#### Source data
↓
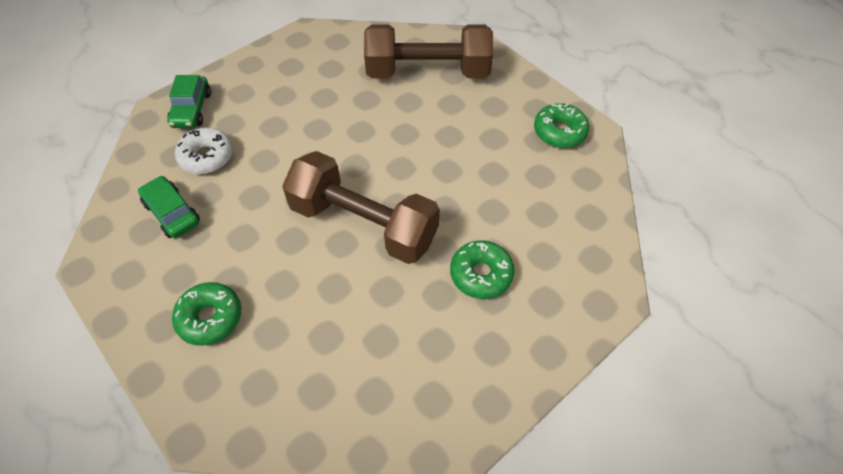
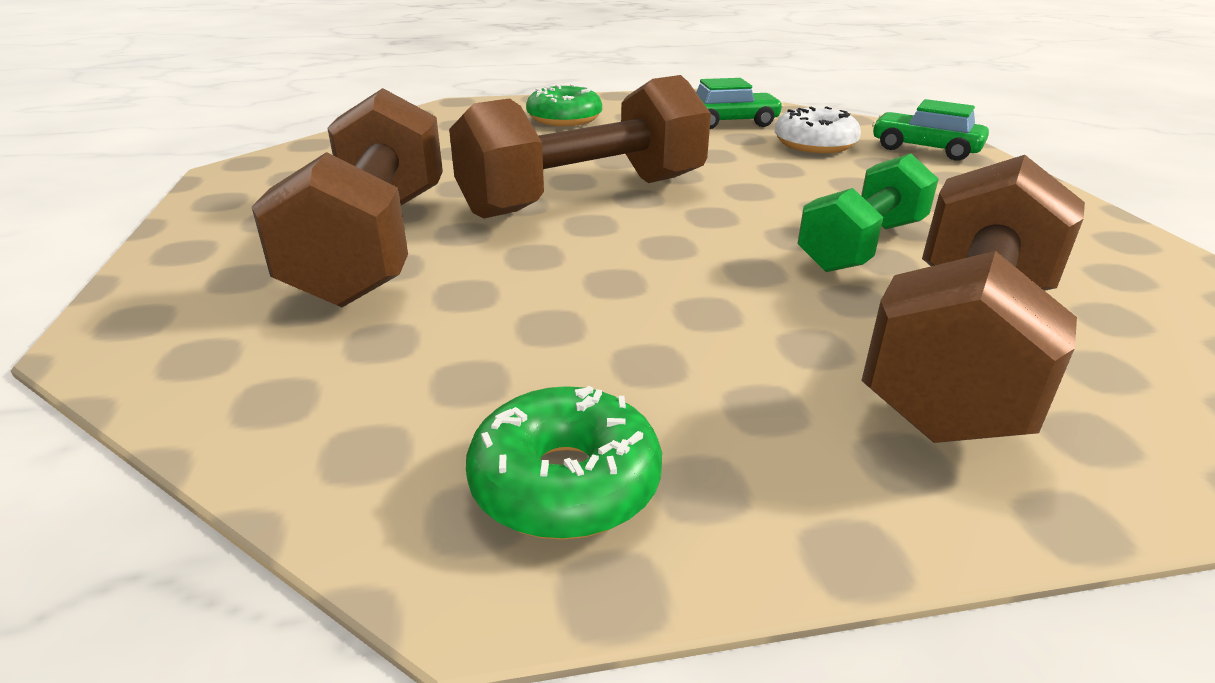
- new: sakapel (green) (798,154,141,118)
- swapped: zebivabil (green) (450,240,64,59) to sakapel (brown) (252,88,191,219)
↑
↓
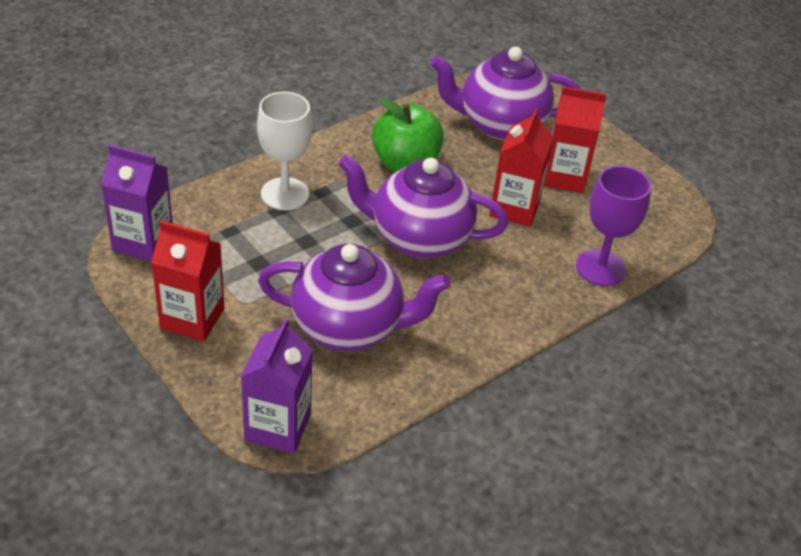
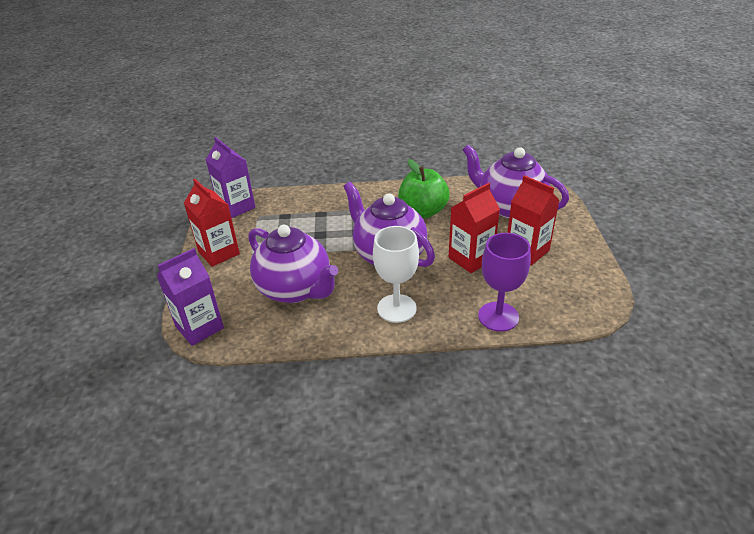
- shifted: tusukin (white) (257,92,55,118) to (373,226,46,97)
↑
↓
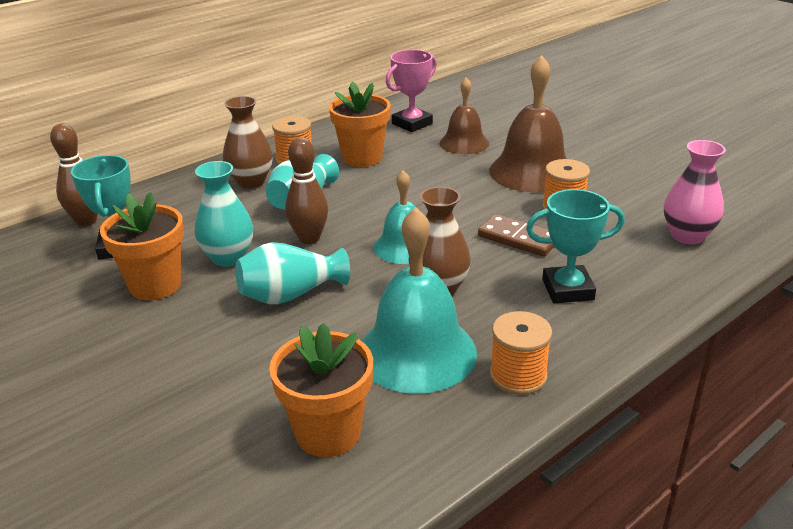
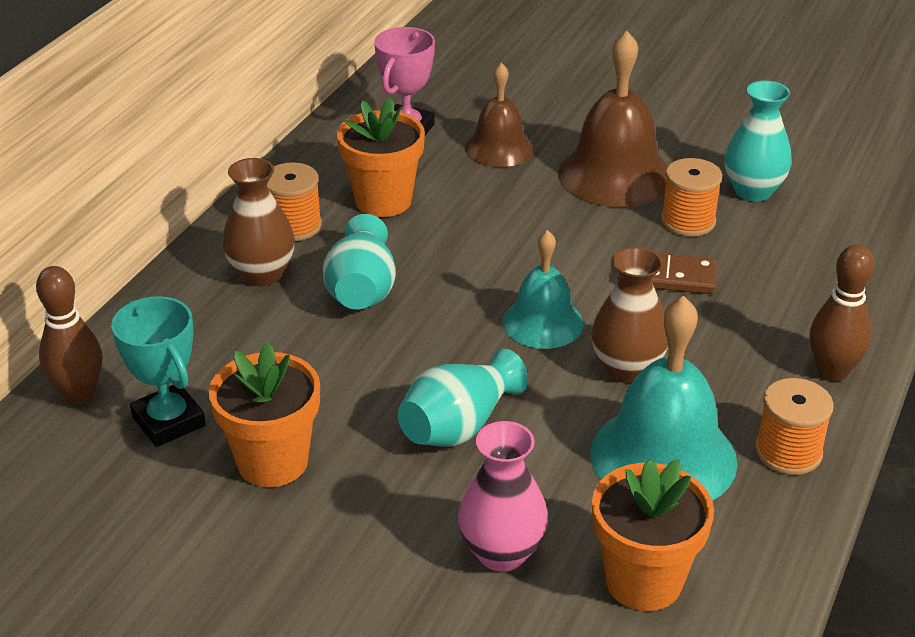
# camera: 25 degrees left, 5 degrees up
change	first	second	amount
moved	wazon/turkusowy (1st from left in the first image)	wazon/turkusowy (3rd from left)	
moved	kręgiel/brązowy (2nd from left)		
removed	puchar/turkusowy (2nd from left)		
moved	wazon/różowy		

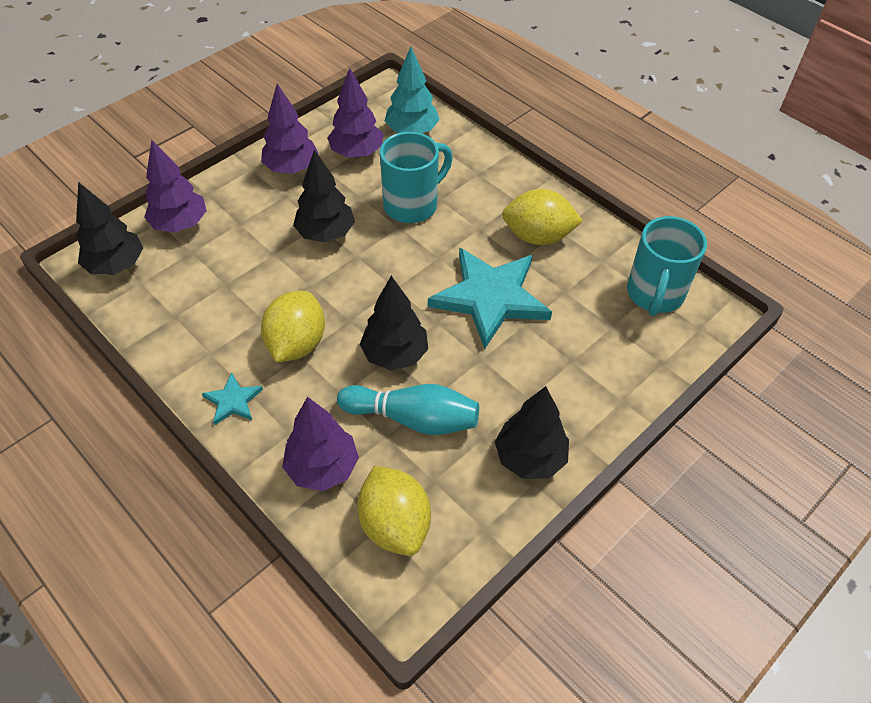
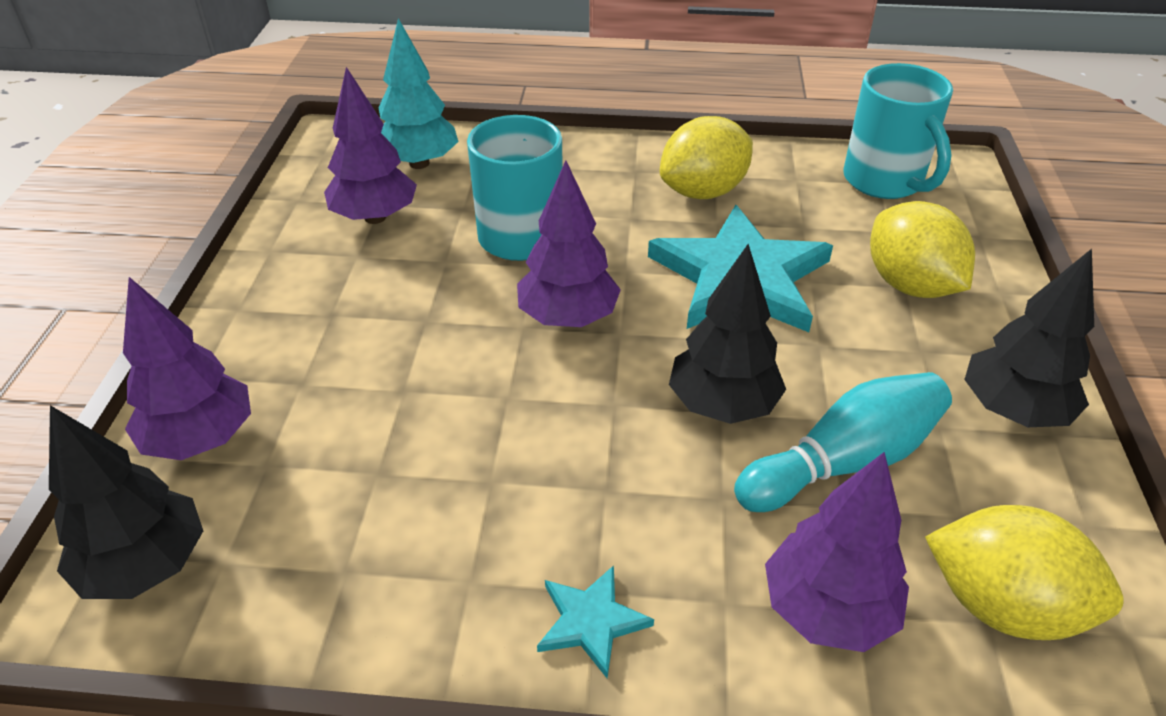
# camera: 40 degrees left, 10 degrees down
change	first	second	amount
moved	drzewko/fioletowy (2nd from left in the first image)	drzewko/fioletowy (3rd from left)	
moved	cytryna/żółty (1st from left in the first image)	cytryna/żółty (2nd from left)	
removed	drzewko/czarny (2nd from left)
↑
#### Exercise prompt
The answer should be nothing but the number of lines in this data that include "turkusowy".

#### Exercise solution
2